▸ **Aim of the exercise**: Copy every line of the data that contains the string "VMID".

▸ **Supplied material**:
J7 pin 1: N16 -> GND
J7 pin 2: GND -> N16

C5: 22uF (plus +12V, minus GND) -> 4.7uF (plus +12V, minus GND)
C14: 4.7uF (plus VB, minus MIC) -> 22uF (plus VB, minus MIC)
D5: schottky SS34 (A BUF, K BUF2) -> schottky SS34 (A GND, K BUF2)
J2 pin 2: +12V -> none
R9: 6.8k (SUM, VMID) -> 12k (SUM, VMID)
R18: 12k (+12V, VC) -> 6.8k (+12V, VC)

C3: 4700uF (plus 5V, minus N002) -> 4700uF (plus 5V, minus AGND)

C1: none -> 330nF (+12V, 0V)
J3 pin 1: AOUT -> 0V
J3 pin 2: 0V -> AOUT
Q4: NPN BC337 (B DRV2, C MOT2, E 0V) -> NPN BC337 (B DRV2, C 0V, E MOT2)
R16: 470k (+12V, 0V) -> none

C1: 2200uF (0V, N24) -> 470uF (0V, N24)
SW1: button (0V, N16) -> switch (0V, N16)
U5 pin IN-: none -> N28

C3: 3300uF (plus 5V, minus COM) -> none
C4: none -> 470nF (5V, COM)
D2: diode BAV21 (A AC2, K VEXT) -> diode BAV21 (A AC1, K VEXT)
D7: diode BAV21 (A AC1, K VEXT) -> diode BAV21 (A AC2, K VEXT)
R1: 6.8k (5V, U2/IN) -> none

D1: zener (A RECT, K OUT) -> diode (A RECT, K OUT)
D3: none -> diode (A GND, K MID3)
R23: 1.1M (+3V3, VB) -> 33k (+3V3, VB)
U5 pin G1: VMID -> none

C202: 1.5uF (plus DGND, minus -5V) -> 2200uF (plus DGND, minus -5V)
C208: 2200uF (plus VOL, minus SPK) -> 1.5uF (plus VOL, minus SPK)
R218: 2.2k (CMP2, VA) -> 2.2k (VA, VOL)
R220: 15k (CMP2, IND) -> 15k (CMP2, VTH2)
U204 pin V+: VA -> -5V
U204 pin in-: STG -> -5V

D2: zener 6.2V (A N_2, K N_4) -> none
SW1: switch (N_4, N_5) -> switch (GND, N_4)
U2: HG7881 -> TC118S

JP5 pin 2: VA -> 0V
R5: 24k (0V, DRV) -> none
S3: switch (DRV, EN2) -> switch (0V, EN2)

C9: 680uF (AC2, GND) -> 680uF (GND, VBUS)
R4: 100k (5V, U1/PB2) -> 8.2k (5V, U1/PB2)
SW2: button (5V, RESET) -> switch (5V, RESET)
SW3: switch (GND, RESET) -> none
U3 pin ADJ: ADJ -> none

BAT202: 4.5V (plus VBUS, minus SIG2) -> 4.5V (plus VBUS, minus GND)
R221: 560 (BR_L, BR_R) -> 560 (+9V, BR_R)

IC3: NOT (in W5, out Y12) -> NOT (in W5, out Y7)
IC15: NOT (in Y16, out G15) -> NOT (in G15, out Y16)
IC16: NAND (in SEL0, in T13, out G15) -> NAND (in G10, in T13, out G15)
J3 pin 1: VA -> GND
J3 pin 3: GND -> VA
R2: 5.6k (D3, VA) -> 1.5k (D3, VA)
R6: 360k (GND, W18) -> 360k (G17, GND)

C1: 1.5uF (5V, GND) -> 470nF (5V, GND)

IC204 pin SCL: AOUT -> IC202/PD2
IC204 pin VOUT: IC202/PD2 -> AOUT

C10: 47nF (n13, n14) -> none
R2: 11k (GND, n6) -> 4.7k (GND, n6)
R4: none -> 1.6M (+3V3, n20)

▸ **Answer to the problem**:
R9: 6.8k (SUM, VMID) -> 12k (SUM, VMID)
U5 pin G1: VMID -> none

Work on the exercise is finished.